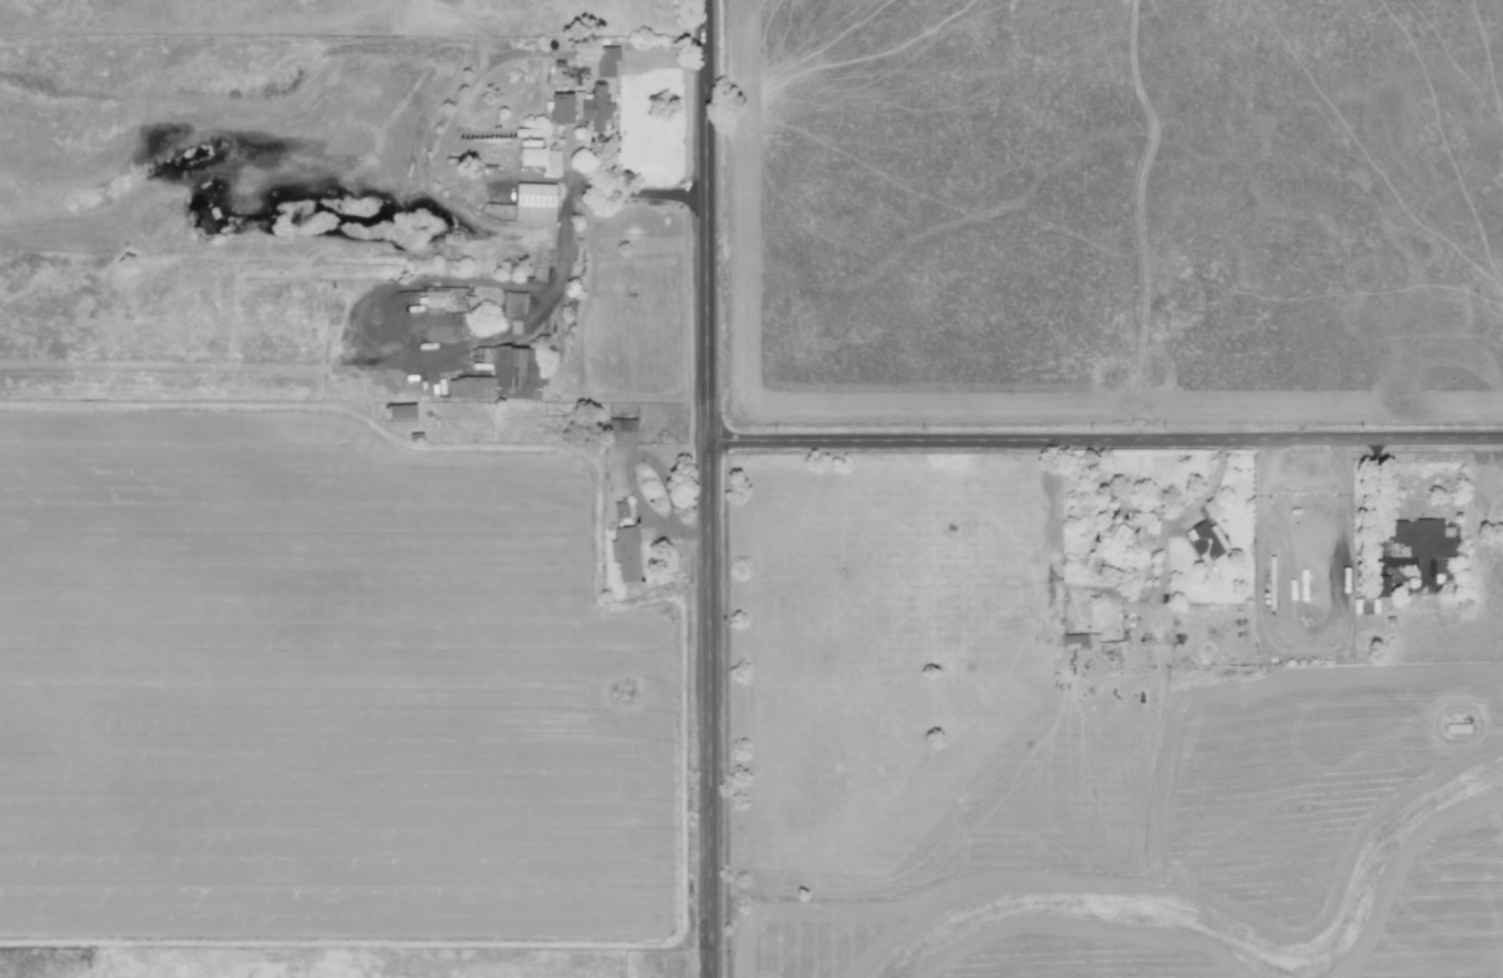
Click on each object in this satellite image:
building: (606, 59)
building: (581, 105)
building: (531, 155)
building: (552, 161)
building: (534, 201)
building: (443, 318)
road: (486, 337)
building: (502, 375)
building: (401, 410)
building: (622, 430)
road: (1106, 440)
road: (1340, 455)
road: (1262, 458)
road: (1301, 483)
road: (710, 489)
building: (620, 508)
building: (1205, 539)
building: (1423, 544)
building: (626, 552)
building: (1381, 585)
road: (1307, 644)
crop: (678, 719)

DESCRIPTION OF THE TASK: Above are the records; report how many of their lines hold the string "road", with no other words.

EXERCISE RESULT: 7